> _Raw data_
══════════════════════════════

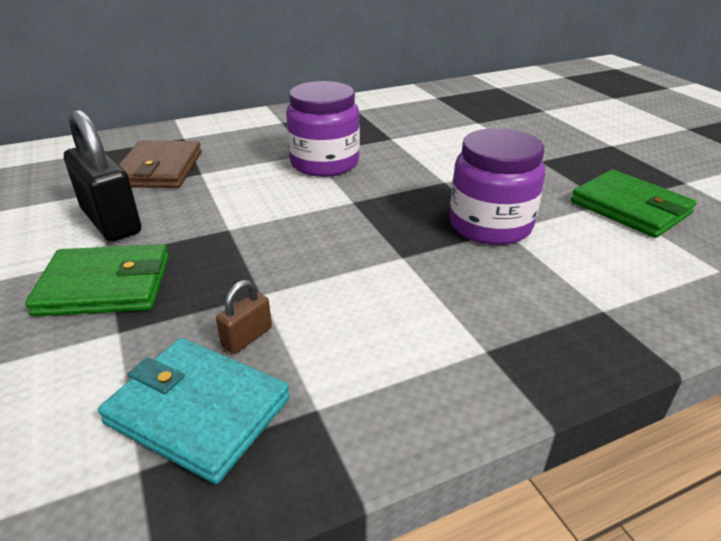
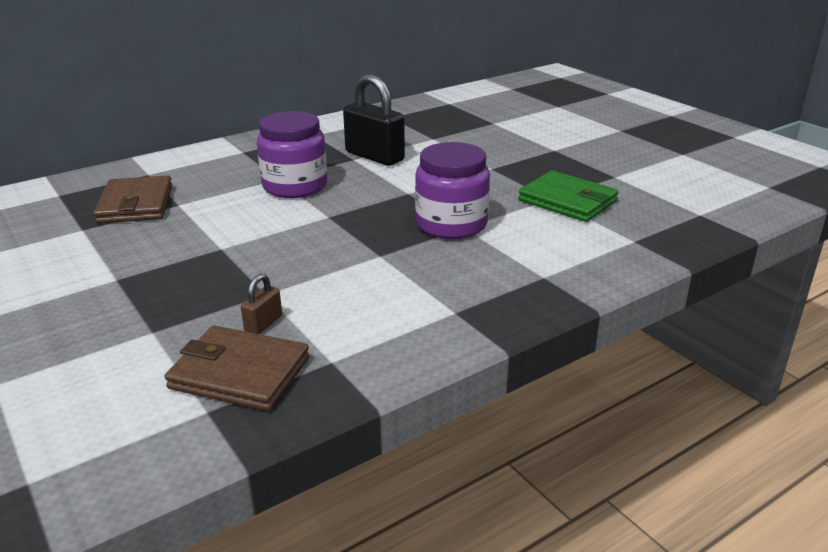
camera: 10 degrees left, 5 degrees down
(105, 285) = (126, 301): green wallet -> none
(111, 221) = (108, 252): black padlock -> black padlock (374, 156)
(198, 410) = (239, 373): turquoise wallet -> brown wallet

══════════════════════════════

> _Task_
Go through the listing above and list every line that has the word "wallet".

> _Output for this task_
(105, 285) = (126, 301): green wallet -> none
(198, 410) = (239, 373): turquoise wallet -> brown wallet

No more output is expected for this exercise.